Find the string "star" in the data, then copy every line where it is found.

Available data: Begin

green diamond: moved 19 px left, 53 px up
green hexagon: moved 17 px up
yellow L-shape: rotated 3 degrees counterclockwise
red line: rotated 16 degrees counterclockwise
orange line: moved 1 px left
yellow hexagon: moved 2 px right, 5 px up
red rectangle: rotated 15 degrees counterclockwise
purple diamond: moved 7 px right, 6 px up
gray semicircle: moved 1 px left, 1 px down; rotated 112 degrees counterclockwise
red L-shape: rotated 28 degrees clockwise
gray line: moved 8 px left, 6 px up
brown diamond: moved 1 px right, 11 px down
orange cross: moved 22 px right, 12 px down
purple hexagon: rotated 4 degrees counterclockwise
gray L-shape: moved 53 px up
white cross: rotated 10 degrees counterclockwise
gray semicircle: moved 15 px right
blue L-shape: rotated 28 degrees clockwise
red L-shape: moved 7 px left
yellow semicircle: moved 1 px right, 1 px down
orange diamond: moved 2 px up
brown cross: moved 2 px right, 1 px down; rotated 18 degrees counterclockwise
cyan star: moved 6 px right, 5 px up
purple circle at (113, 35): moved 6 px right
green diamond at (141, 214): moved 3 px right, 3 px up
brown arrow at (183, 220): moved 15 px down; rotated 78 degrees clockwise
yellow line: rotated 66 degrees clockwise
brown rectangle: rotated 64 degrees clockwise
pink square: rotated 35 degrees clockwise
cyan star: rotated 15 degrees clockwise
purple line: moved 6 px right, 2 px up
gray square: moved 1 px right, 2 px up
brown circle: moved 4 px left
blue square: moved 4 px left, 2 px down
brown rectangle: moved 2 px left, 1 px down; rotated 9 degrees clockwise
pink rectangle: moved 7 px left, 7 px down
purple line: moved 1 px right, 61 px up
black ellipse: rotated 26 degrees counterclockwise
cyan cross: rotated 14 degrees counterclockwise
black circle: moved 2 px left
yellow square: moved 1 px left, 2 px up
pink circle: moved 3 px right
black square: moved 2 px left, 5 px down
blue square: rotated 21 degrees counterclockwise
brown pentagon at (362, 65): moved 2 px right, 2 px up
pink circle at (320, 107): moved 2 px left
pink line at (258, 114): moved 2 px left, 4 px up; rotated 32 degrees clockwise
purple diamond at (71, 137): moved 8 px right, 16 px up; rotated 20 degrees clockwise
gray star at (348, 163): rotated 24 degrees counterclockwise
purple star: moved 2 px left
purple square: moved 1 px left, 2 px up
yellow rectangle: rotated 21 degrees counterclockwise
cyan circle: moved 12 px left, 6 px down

Available data: End

Result of the task
cyan star: moved 6 px right, 5 px up
cyan star: rotated 15 degrees clockwise
gray star at (348, 163): rotated 24 degrees counterclockwise
purple star: moved 2 px left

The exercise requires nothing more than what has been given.